**HOW TO COMPLETE THIS TASK**
All that is wanted is an exact copy of the line containing "(453, 231) = (539, 310): none -> purple can" and the lines after it, through the end of the records.
** RECORDS TO PROCESS follows **
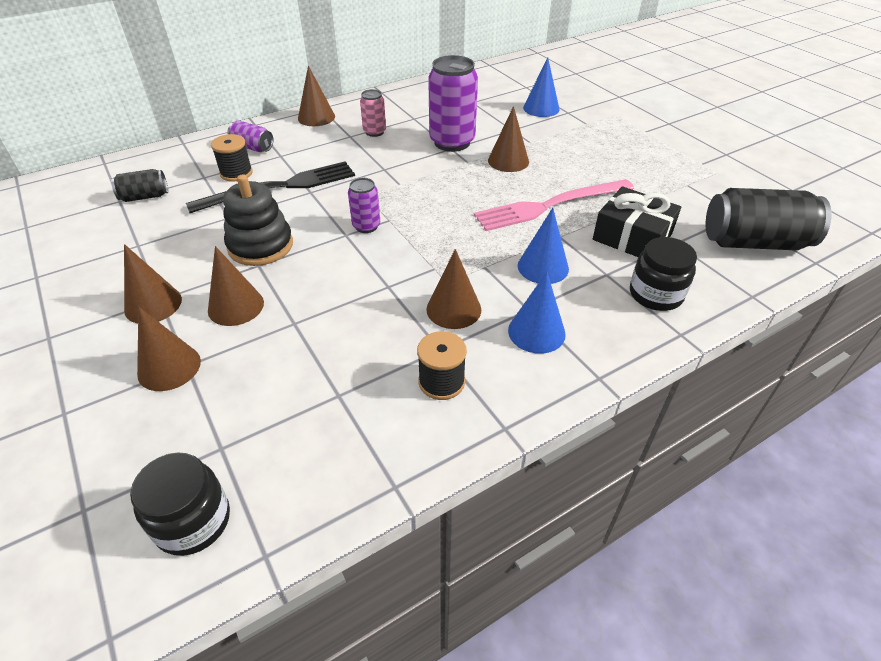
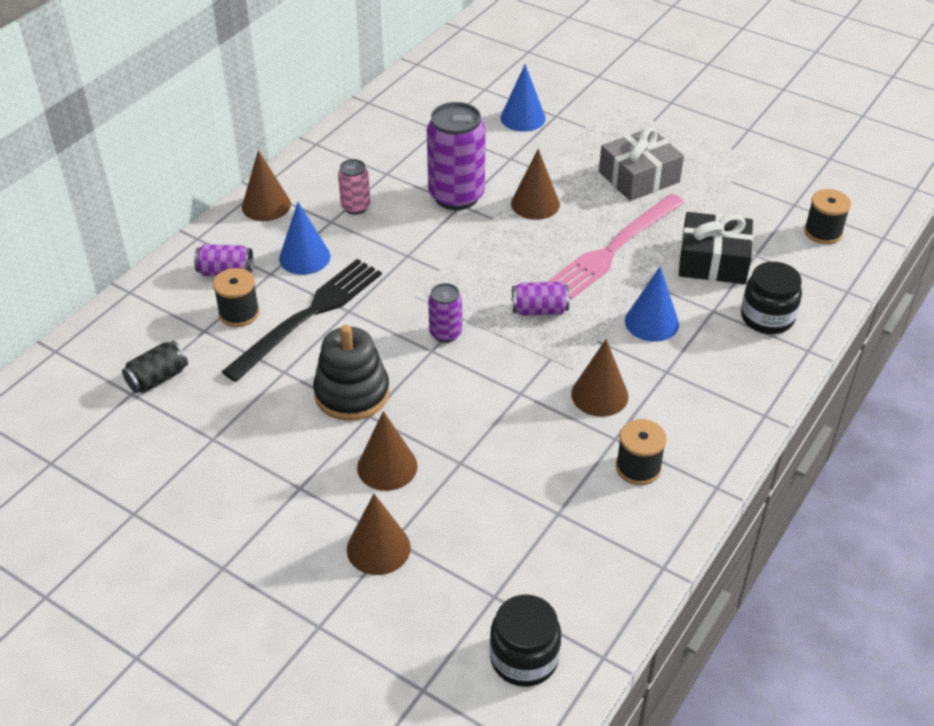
camera: 25 degrees left, 0 degrees up
(153, 304) = (299, 495): brown cone -> none
(453, 231) = (539, 310): none -> purple can
(536, 332) = (687, 391): blue cone -> blue cone (304, 257)
(607, 163) = (639, 177): none -> grey gift
(754, 242) = (823, 232): black can -> black spool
** End of RECORDS TO PROCESS **
**TASK ANSWER**
(453, 231) = (539, 310): none -> purple can
(536, 332) = (687, 391): blue cone -> blue cone (304, 257)
(607, 163) = (639, 177): none -> grey gift
(754, 242) = (823, 232): black can -> black spool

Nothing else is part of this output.